*Records for this task*:
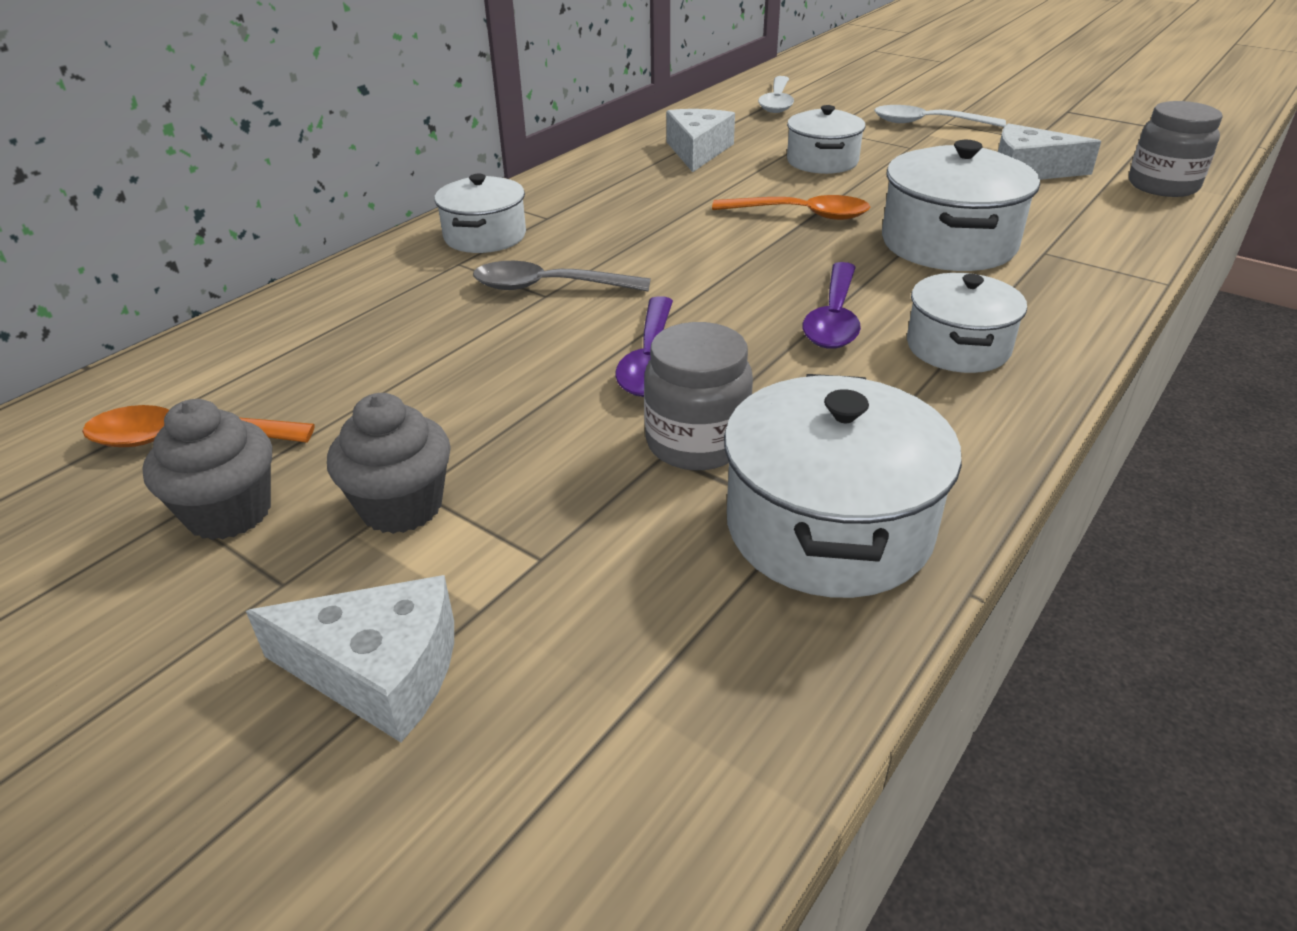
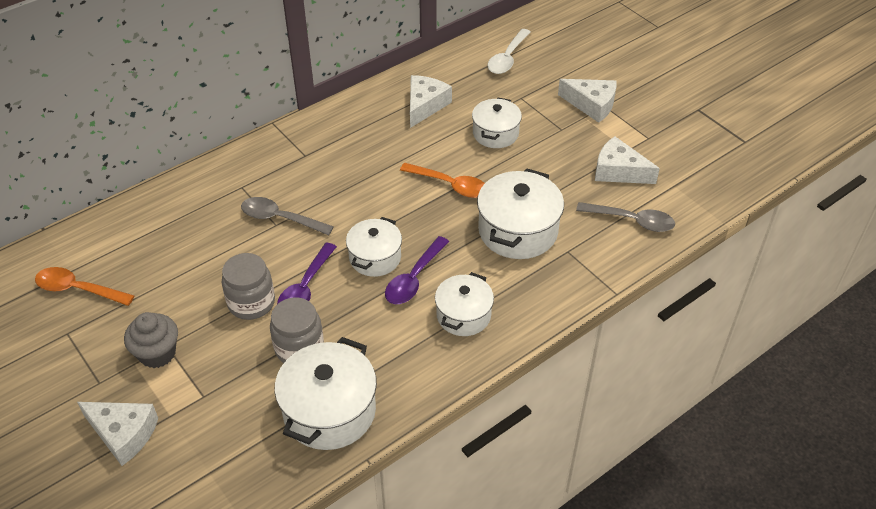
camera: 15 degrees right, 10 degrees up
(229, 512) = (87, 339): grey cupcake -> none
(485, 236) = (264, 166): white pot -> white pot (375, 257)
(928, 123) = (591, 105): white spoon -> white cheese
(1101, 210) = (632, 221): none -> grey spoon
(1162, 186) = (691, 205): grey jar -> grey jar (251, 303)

*What you will do*:
Retype exactly. Start at the line with "(928, 123) = (591, 105): white" and stop at the last line of the data.

*Response to the exercise*:
(928, 123) = (591, 105): white spoon -> white cheese
(1101, 210) = (632, 221): none -> grey spoon
(1162, 186) = (691, 205): grey jar -> grey jar (251, 303)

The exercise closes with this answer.